## [Exercise objective]
Nothing should be omitted: restate the full listing word for word.

## [Supplied material]
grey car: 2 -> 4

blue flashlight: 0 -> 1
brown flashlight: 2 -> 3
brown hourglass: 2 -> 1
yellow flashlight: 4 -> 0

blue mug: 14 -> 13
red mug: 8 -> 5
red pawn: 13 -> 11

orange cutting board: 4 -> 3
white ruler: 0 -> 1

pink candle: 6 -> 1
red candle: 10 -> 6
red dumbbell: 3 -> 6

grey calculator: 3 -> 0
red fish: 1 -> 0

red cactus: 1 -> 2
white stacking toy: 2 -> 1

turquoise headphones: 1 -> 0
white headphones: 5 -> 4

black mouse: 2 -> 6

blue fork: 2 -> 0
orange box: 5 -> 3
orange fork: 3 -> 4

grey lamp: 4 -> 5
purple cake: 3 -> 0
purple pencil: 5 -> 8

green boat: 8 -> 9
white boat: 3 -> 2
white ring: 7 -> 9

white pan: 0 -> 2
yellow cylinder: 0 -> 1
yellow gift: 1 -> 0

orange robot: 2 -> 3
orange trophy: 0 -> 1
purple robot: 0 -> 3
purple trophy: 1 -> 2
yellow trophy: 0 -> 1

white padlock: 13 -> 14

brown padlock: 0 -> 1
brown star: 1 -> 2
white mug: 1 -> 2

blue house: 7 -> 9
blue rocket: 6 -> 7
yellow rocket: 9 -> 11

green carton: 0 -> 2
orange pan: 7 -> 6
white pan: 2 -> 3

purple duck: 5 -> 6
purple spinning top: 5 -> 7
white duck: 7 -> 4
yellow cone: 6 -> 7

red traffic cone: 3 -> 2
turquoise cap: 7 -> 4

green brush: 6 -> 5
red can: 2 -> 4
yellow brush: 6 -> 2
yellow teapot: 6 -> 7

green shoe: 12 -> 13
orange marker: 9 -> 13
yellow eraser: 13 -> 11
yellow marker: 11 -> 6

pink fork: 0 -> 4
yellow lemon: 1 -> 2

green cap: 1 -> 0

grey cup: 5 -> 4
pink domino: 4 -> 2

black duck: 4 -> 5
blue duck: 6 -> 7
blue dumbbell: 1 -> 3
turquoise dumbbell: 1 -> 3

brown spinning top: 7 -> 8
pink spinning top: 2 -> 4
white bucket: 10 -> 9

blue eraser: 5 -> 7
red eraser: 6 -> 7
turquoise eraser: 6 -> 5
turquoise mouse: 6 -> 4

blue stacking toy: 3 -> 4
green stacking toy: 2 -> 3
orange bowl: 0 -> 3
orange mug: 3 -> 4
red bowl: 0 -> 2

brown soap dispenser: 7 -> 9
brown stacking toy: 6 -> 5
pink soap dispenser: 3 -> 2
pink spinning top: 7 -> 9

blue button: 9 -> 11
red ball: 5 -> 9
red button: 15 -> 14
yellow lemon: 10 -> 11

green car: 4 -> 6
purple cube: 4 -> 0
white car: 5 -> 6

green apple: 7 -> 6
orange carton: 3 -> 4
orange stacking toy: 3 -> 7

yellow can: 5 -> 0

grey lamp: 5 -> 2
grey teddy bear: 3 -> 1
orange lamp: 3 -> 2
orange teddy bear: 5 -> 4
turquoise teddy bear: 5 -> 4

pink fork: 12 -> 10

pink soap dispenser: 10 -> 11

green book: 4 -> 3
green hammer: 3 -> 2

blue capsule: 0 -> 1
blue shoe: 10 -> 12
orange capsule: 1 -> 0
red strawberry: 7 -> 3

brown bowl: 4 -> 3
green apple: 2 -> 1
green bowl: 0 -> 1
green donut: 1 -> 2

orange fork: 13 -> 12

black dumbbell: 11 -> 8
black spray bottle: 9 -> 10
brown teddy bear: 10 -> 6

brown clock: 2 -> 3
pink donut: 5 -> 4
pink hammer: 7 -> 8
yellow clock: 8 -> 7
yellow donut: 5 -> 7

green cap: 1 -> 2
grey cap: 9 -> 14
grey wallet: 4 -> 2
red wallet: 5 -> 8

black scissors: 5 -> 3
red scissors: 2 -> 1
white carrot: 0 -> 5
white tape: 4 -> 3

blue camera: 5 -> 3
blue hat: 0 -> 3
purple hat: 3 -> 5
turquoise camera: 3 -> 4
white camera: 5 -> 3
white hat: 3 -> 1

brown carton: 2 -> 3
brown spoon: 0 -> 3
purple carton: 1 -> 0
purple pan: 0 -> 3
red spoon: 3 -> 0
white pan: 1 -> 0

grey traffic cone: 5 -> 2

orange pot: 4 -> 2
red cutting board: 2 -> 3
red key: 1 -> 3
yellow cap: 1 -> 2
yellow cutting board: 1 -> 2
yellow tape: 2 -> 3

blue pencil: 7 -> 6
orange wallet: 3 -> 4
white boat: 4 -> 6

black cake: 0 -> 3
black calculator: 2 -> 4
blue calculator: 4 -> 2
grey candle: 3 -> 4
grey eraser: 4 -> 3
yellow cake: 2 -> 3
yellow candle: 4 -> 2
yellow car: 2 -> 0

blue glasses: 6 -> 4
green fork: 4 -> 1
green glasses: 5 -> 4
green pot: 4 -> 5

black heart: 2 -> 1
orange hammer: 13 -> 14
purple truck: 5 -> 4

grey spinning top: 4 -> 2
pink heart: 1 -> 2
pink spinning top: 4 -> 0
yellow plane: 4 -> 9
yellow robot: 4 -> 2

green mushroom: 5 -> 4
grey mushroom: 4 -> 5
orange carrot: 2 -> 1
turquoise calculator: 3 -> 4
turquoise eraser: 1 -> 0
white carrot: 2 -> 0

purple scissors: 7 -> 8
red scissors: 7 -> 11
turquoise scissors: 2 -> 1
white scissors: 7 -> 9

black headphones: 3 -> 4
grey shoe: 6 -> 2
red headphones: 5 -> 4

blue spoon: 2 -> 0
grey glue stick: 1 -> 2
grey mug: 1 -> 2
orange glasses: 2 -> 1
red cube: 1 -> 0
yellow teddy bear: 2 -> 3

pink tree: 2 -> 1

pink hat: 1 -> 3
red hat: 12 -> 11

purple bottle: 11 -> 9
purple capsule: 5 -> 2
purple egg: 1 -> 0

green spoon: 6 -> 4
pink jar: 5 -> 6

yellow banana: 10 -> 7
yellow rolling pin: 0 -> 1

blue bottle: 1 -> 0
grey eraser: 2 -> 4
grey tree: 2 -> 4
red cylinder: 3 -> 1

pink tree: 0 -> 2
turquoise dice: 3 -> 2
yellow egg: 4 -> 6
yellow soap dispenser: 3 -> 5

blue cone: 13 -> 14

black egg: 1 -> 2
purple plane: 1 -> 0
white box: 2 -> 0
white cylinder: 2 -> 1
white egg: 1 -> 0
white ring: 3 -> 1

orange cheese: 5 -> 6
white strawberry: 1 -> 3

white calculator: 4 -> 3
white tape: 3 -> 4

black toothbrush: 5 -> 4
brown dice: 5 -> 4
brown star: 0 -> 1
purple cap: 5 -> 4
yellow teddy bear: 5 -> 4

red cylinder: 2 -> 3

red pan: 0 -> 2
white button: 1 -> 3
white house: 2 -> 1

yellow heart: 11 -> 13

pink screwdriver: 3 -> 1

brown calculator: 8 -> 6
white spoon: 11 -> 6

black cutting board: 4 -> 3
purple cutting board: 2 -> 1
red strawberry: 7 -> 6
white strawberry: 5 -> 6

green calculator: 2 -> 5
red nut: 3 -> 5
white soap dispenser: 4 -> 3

## [Written solution]
grey car: 2 -> 4

blue flashlight: 0 -> 1
brown flashlight: 2 -> 3
brown hourglass: 2 -> 1
yellow flashlight: 4 -> 0

blue mug: 14 -> 13
red mug: 8 -> 5
red pawn: 13 -> 11

orange cutting board: 4 -> 3
white ruler: 0 -> 1

pink candle: 6 -> 1
red candle: 10 -> 6
red dumbbell: 3 -> 6

grey calculator: 3 -> 0
red fish: 1 -> 0

red cactus: 1 -> 2
white stacking toy: 2 -> 1

turquoise headphones: 1 -> 0
white headphones: 5 -> 4

black mouse: 2 -> 6

blue fork: 2 -> 0
orange box: 5 -> 3
orange fork: 3 -> 4

grey lamp: 4 -> 5
purple cake: 3 -> 0
purple pencil: 5 -> 8

green boat: 8 -> 9
white boat: 3 -> 2
white ring: 7 -> 9

white pan: 0 -> 2
yellow cylinder: 0 -> 1
yellow gift: 1 -> 0

orange robot: 2 -> 3
orange trophy: 0 -> 1
purple robot: 0 -> 3
purple trophy: 1 -> 2
yellow trophy: 0 -> 1

white padlock: 13 -> 14

brown padlock: 0 -> 1
brown star: 1 -> 2
white mug: 1 -> 2

blue house: 7 -> 9
blue rocket: 6 -> 7
yellow rocket: 9 -> 11

green carton: 0 -> 2
orange pan: 7 -> 6
white pan: 2 -> 3

purple duck: 5 -> 6
purple spinning top: 5 -> 7
white duck: 7 -> 4
yellow cone: 6 -> 7

red traffic cone: 3 -> 2
turquoise cap: 7 -> 4

green brush: 6 -> 5
red can: 2 -> 4
yellow brush: 6 -> 2
yellow teapot: 6 -> 7

green shoe: 12 -> 13
orange marker: 9 -> 13
yellow eraser: 13 -> 11
yellow marker: 11 -> 6

pink fork: 0 -> 4
yellow lemon: 1 -> 2

green cap: 1 -> 0

grey cup: 5 -> 4
pink domino: 4 -> 2

black duck: 4 -> 5
blue duck: 6 -> 7
blue dumbbell: 1 -> 3
turquoise dumbbell: 1 -> 3

brown spinning top: 7 -> 8
pink spinning top: 2 -> 4
white bucket: 10 -> 9

blue eraser: 5 -> 7
red eraser: 6 -> 7
turquoise eraser: 6 -> 5
turquoise mouse: 6 -> 4

blue stacking toy: 3 -> 4
green stacking toy: 2 -> 3
orange bowl: 0 -> 3
orange mug: 3 -> 4
red bowl: 0 -> 2

brown soap dispenser: 7 -> 9
brown stacking toy: 6 -> 5
pink soap dispenser: 3 -> 2
pink spinning top: 7 -> 9

blue button: 9 -> 11
red ball: 5 -> 9
red button: 15 -> 14
yellow lemon: 10 -> 11

green car: 4 -> 6
purple cube: 4 -> 0
white car: 5 -> 6

green apple: 7 -> 6
orange carton: 3 -> 4
orange stacking toy: 3 -> 7

yellow can: 5 -> 0

grey lamp: 5 -> 2
grey teddy bear: 3 -> 1
orange lamp: 3 -> 2
orange teddy bear: 5 -> 4
turquoise teddy bear: 5 -> 4

pink fork: 12 -> 10

pink soap dispenser: 10 -> 11

green book: 4 -> 3
green hammer: 3 -> 2

blue capsule: 0 -> 1
blue shoe: 10 -> 12
orange capsule: 1 -> 0
red strawberry: 7 -> 3

brown bowl: 4 -> 3
green apple: 2 -> 1
green bowl: 0 -> 1
green donut: 1 -> 2

orange fork: 13 -> 12

black dumbbell: 11 -> 8
black spray bottle: 9 -> 10
brown teddy bear: 10 -> 6

brown clock: 2 -> 3
pink donut: 5 -> 4
pink hammer: 7 -> 8
yellow clock: 8 -> 7
yellow donut: 5 -> 7

green cap: 1 -> 2
grey cap: 9 -> 14
grey wallet: 4 -> 2
red wallet: 5 -> 8

black scissors: 5 -> 3
red scissors: 2 -> 1
white carrot: 0 -> 5
white tape: 4 -> 3

blue camera: 5 -> 3
blue hat: 0 -> 3
purple hat: 3 -> 5
turquoise camera: 3 -> 4
white camera: 5 -> 3
white hat: 3 -> 1

brown carton: 2 -> 3
brown spoon: 0 -> 3
purple carton: 1 -> 0
purple pan: 0 -> 3
red spoon: 3 -> 0
white pan: 1 -> 0

grey traffic cone: 5 -> 2

orange pot: 4 -> 2
red cutting board: 2 -> 3
red key: 1 -> 3
yellow cap: 1 -> 2
yellow cutting board: 1 -> 2
yellow tape: 2 -> 3

blue pencil: 7 -> 6
orange wallet: 3 -> 4
white boat: 4 -> 6

black cake: 0 -> 3
black calculator: 2 -> 4
blue calculator: 4 -> 2
grey candle: 3 -> 4
grey eraser: 4 -> 3
yellow cake: 2 -> 3
yellow candle: 4 -> 2
yellow car: 2 -> 0

blue glasses: 6 -> 4
green fork: 4 -> 1
green glasses: 5 -> 4
green pot: 4 -> 5

black heart: 2 -> 1
orange hammer: 13 -> 14
purple truck: 5 -> 4

grey spinning top: 4 -> 2
pink heart: 1 -> 2
pink spinning top: 4 -> 0
yellow plane: 4 -> 9
yellow robot: 4 -> 2

green mushroom: 5 -> 4
grey mushroom: 4 -> 5
orange carrot: 2 -> 1
turquoise calculator: 3 -> 4
turquoise eraser: 1 -> 0
white carrot: 2 -> 0

purple scissors: 7 -> 8
red scissors: 7 -> 11
turquoise scissors: 2 -> 1
white scissors: 7 -> 9

black headphones: 3 -> 4
grey shoe: 6 -> 2
red headphones: 5 -> 4

blue spoon: 2 -> 0
grey glue stick: 1 -> 2
grey mug: 1 -> 2
orange glasses: 2 -> 1
red cube: 1 -> 0
yellow teddy bear: 2 -> 3

pink tree: 2 -> 1

pink hat: 1 -> 3
red hat: 12 -> 11

purple bottle: 11 -> 9
purple capsule: 5 -> 2
purple egg: 1 -> 0

green spoon: 6 -> 4
pink jar: 5 -> 6

yellow banana: 10 -> 7
yellow rolling pin: 0 -> 1

blue bottle: 1 -> 0
grey eraser: 2 -> 4
grey tree: 2 -> 4
red cylinder: 3 -> 1

pink tree: 0 -> 2
turquoise dice: 3 -> 2
yellow egg: 4 -> 6
yellow soap dispenser: 3 -> 5

blue cone: 13 -> 14

black egg: 1 -> 2
purple plane: 1 -> 0
white box: 2 -> 0
white cylinder: 2 -> 1
white egg: 1 -> 0
white ring: 3 -> 1

orange cheese: 5 -> 6
white strawberry: 1 -> 3

white calculator: 4 -> 3
white tape: 3 -> 4

black toothbrush: 5 -> 4
brown dice: 5 -> 4
brown star: 0 -> 1
purple cap: 5 -> 4
yellow teddy bear: 5 -> 4

red cylinder: 2 -> 3

red pan: 0 -> 2
white button: 1 -> 3
white house: 2 -> 1

yellow heart: 11 -> 13

pink screwdriver: 3 -> 1

brown calculator: 8 -> 6
white spoon: 11 -> 6

black cutting board: 4 -> 3
purple cutting board: 2 -> 1
red strawberry: 7 -> 6
white strawberry: 5 -> 6

green calculator: 2 -> 5
red nut: 3 -> 5
white soap dispenser: 4 -> 3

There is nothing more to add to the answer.